Brief:
Please report, as a bare number, how many lines below include the string "none".

Given data START

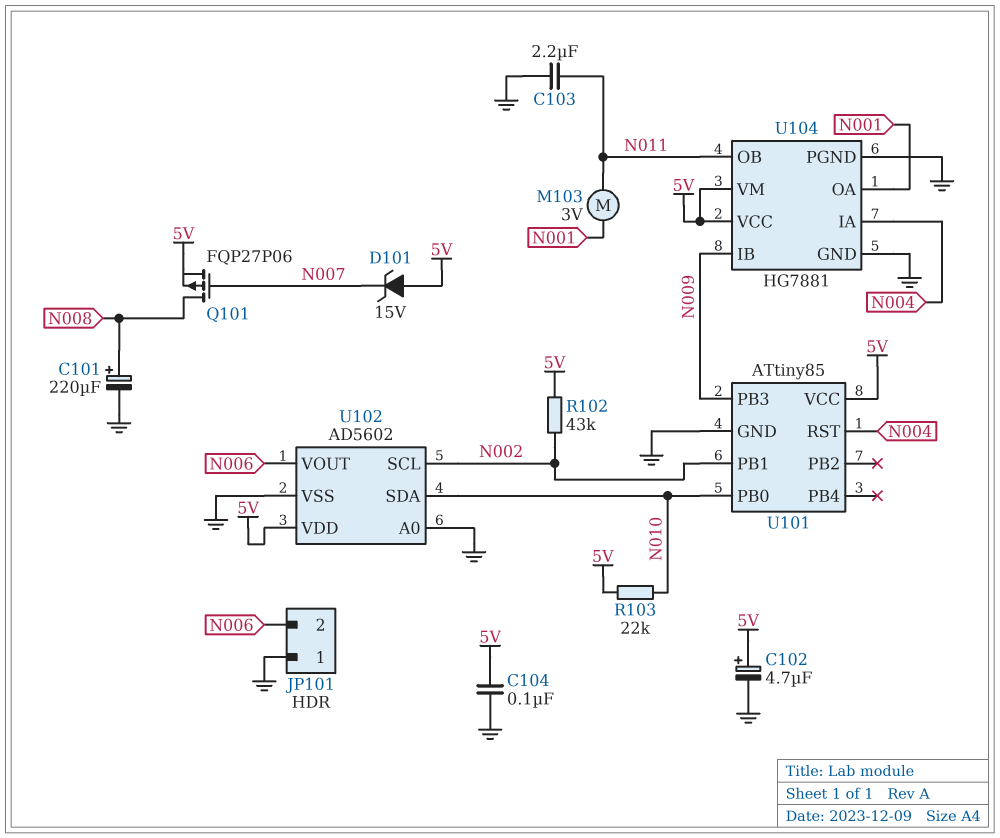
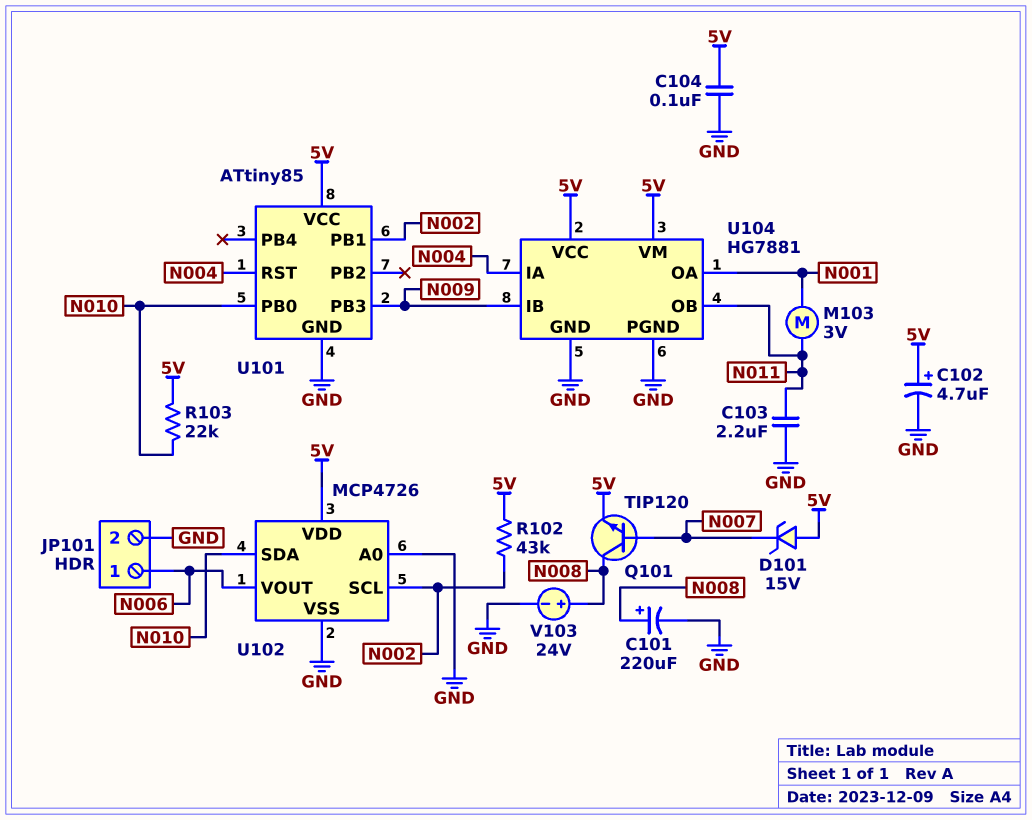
JP101 pin 1: GND -> N006
JP101 pin 2: N006 -> GND
Q101: PMOS FQP27P06 (G N007, D N008, S 5V) -> NPN TIP120 (B N007, C N008, E 5V)
U102: AD5602 -> MCP4726
V103: none -> 24V (plus N008, minus GND)

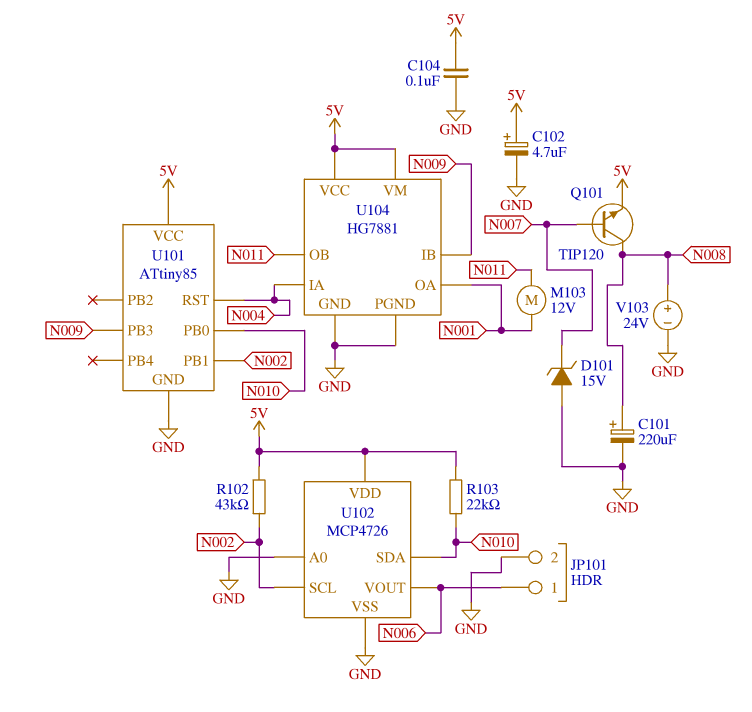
C103: 2.2uF (GND, N011) -> none
D101: zener 15V (A 5V, K N007) -> zener 15V (A GND, K N007)
M103: motor 3V (N001, N011) -> motor 12V (N001, N011)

Given data END

Exercise result:
2